WORK INSTRUCTIONS> When the word "grey" shows up in a line of the records below, copy that line.

*** Opening INPUT DATA ***

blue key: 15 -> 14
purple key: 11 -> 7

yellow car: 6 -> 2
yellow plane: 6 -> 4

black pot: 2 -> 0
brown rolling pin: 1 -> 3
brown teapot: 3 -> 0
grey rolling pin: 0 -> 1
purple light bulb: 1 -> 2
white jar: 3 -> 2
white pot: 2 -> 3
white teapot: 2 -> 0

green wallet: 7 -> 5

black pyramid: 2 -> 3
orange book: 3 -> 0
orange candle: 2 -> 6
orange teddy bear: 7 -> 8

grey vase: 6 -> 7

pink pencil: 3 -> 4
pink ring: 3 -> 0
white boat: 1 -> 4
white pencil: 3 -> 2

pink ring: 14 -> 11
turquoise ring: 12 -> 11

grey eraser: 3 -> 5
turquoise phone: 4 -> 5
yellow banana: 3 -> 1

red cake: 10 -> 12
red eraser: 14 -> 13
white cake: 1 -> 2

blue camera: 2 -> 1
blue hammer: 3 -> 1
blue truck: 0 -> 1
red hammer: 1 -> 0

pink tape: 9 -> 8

*** Closing INPUT DATA ***

RESULT OF THIS EXERCISE>
grey rolling pin: 0 -> 1
grey vase: 6 -> 7
grey eraser: 3 -> 5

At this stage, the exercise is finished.